# [EXERCISE]
Word for word, restate the lines of the data from the first through the one containing "pink fork: 4 -> 7", and nothing else.

# [DATA TO EXAMINE]
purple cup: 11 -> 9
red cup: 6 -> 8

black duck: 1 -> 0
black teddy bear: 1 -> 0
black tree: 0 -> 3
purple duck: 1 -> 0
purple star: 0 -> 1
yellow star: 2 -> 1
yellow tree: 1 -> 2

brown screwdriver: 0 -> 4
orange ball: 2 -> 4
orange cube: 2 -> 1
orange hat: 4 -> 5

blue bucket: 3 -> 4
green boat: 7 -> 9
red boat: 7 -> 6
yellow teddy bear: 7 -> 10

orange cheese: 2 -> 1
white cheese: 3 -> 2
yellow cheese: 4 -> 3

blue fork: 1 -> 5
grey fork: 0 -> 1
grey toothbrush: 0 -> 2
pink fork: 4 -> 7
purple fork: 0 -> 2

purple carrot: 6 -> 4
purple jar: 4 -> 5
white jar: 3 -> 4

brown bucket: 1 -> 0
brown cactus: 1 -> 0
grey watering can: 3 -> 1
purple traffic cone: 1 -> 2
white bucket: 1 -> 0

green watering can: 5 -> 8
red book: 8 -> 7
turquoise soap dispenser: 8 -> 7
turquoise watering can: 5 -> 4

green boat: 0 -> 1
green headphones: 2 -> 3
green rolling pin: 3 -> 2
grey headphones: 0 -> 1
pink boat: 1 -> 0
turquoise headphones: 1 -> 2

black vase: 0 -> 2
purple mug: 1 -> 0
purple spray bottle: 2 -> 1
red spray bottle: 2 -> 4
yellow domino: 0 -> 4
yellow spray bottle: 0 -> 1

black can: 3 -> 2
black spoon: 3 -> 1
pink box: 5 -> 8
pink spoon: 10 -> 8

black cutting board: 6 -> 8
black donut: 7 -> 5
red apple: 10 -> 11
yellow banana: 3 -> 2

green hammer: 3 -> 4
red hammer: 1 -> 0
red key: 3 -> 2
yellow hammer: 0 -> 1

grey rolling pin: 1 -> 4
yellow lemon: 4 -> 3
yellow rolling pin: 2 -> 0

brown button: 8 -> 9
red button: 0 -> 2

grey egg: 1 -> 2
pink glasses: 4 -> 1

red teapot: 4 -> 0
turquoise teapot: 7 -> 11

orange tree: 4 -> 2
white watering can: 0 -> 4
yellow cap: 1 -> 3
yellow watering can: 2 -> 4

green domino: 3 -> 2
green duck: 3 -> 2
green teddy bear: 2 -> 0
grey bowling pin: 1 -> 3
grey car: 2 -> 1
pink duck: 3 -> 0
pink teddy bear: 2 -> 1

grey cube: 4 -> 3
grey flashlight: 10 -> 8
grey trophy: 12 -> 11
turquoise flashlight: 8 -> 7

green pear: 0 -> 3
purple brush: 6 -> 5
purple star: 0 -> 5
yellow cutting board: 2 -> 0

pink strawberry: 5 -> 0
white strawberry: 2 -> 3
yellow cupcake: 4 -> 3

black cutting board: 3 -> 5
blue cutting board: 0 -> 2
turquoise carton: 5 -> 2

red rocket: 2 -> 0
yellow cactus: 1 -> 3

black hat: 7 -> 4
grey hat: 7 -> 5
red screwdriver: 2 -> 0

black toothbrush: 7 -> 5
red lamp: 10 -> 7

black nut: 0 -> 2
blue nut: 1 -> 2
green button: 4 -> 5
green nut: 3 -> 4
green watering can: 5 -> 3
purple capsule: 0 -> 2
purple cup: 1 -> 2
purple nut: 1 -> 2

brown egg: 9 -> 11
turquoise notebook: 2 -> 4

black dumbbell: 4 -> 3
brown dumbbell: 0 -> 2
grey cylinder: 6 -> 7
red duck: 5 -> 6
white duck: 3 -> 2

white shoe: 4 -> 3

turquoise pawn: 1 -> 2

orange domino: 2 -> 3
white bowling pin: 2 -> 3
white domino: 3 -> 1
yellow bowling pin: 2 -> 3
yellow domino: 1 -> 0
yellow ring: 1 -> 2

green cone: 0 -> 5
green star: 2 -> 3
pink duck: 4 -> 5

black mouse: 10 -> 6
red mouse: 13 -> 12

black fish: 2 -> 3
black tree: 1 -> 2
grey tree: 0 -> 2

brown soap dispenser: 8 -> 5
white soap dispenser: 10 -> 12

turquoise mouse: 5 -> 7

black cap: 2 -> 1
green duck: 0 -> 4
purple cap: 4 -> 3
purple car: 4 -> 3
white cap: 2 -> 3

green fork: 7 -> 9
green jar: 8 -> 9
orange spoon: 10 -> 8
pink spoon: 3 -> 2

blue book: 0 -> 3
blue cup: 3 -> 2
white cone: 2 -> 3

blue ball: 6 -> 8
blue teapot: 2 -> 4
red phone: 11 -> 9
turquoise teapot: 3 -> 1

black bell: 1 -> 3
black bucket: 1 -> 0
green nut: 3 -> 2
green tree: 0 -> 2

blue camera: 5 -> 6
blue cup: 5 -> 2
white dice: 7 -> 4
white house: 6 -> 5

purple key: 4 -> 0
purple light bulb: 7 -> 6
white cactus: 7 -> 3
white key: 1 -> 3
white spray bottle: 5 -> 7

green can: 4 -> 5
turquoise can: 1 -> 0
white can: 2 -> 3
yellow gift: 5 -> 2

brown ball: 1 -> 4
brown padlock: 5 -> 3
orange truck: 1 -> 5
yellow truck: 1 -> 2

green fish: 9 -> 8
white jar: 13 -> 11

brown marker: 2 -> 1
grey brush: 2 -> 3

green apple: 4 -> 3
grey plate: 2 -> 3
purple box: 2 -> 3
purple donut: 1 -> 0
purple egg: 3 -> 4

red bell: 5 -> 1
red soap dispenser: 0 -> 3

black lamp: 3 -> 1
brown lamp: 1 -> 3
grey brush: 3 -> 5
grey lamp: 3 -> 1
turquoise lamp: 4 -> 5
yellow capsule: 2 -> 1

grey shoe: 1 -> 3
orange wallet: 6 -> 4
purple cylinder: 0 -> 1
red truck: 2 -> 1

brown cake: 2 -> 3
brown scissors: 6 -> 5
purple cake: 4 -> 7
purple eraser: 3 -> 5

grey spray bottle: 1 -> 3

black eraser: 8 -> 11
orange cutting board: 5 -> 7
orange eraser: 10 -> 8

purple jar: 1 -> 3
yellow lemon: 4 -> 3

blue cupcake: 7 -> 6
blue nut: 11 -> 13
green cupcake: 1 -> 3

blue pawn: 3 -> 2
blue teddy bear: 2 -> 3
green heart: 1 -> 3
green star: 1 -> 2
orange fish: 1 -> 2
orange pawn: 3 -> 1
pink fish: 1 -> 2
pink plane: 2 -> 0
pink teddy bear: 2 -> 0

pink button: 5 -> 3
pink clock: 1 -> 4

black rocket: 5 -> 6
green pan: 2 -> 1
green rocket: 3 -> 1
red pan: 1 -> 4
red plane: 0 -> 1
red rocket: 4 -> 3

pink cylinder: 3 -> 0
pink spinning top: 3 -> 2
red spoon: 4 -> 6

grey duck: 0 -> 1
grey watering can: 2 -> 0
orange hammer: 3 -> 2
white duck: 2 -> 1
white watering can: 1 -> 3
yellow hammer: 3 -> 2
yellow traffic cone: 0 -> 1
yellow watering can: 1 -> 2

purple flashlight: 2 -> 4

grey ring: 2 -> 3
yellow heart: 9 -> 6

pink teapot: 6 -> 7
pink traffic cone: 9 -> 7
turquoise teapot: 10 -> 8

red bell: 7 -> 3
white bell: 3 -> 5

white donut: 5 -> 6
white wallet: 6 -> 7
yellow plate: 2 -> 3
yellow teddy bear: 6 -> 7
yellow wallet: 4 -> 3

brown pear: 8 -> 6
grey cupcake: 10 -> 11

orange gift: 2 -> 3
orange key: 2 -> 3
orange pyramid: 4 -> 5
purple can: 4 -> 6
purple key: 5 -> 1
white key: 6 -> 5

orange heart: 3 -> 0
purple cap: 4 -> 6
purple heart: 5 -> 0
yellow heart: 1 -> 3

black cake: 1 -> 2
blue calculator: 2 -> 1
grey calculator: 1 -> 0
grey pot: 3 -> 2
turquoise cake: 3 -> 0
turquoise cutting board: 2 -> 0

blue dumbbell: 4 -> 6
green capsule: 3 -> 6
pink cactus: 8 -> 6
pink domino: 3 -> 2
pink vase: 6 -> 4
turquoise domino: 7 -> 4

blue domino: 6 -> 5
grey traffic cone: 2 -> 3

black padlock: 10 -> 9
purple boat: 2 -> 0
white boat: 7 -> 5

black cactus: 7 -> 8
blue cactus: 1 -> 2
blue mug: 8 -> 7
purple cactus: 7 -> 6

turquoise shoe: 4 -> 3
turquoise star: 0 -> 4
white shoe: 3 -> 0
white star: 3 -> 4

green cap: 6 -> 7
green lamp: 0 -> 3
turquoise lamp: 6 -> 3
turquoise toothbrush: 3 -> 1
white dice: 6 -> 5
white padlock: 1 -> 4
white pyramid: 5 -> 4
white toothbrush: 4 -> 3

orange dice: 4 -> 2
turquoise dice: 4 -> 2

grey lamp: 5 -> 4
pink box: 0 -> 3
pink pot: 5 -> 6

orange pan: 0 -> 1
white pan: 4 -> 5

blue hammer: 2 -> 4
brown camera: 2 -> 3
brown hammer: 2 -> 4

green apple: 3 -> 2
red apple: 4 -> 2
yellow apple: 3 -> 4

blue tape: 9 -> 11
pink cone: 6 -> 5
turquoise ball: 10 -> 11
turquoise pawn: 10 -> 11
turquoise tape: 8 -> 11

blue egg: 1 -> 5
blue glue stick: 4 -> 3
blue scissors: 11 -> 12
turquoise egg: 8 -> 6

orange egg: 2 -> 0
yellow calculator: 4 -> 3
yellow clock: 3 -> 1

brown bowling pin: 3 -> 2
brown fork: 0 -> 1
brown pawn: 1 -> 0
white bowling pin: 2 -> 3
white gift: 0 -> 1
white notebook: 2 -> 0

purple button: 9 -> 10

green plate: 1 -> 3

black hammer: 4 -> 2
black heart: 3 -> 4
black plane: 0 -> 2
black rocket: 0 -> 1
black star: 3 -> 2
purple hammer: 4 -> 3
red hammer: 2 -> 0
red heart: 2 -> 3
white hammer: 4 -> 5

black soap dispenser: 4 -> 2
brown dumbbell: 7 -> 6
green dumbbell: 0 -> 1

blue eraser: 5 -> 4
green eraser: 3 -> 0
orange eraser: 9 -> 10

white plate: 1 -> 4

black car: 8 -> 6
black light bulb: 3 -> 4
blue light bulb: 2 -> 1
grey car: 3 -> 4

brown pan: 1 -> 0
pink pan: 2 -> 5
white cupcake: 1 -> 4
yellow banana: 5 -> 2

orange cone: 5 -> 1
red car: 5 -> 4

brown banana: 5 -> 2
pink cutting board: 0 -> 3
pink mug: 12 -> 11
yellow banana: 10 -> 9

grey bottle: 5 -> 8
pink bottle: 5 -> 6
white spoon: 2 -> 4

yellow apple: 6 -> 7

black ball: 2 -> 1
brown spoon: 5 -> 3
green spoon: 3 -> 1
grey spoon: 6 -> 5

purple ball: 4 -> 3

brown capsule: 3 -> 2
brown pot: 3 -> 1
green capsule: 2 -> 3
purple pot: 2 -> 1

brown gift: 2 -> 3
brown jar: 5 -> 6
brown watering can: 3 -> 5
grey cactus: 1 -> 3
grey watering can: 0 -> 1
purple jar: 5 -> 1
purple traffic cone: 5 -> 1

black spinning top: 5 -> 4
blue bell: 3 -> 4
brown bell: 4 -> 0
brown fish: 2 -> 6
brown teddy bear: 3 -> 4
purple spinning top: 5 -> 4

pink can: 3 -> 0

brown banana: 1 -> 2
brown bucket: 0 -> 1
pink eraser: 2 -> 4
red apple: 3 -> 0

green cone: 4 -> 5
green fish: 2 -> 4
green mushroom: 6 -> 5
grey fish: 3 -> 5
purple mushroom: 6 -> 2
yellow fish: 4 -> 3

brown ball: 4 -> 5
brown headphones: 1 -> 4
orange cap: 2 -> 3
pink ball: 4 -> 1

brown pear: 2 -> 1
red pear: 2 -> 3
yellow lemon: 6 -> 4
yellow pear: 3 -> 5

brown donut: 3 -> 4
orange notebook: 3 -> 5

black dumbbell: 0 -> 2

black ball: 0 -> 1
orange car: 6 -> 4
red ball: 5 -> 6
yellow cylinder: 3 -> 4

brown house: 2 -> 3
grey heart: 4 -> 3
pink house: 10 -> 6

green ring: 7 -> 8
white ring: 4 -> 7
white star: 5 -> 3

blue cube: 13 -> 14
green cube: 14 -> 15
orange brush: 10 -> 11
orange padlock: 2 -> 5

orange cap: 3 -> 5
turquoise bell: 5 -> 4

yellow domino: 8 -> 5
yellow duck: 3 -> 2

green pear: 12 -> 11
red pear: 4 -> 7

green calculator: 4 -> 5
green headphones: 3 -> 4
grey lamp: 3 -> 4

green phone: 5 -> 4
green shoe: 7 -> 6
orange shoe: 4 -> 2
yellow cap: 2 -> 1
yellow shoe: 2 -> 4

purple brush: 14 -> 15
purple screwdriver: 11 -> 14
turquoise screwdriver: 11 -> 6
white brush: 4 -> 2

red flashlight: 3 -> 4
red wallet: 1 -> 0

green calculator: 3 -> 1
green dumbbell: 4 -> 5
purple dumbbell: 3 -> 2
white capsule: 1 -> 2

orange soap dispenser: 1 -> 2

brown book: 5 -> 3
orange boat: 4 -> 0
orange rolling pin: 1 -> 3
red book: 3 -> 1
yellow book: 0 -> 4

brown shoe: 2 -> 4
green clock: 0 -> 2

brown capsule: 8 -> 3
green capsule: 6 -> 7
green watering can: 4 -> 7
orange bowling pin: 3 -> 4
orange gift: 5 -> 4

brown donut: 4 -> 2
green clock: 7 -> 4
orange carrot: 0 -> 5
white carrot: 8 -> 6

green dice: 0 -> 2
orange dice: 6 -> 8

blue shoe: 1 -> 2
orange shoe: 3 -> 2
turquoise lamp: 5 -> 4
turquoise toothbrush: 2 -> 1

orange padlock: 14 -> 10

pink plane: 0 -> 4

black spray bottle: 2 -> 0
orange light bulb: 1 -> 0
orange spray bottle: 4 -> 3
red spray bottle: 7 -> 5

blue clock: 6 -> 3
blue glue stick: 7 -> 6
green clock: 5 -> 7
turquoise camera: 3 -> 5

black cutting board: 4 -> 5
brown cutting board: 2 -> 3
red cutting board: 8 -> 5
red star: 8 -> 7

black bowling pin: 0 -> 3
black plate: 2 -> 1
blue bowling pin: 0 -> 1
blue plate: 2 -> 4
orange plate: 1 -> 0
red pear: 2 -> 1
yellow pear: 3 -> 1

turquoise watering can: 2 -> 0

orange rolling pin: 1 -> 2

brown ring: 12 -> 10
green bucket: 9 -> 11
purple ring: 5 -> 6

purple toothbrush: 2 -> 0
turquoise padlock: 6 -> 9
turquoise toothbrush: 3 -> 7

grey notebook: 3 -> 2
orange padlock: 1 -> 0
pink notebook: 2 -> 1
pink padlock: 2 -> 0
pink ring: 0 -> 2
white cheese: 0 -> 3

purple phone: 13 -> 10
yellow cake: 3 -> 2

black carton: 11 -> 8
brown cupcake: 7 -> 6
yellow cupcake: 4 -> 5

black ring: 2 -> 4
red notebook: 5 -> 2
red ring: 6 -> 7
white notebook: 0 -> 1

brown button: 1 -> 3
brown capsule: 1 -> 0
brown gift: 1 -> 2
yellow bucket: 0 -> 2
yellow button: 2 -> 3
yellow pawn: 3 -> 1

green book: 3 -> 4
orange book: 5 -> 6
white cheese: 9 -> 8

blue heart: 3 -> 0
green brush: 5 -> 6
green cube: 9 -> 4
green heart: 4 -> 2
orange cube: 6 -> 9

# [EXPECTED OUTPUT]
purple cup: 11 -> 9
red cup: 6 -> 8

black duck: 1 -> 0
black teddy bear: 1 -> 0
black tree: 0 -> 3
purple duck: 1 -> 0
purple star: 0 -> 1
yellow star: 2 -> 1
yellow tree: 1 -> 2

brown screwdriver: 0 -> 4
orange ball: 2 -> 4
orange cube: 2 -> 1
orange hat: 4 -> 5

blue bucket: 3 -> 4
green boat: 7 -> 9
red boat: 7 -> 6
yellow teddy bear: 7 -> 10

orange cheese: 2 -> 1
white cheese: 3 -> 2
yellow cheese: 4 -> 3

blue fork: 1 -> 5
grey fork: 0 -> 1
grey toothbrush: 0 -> 2
pink fork: 4 -> 7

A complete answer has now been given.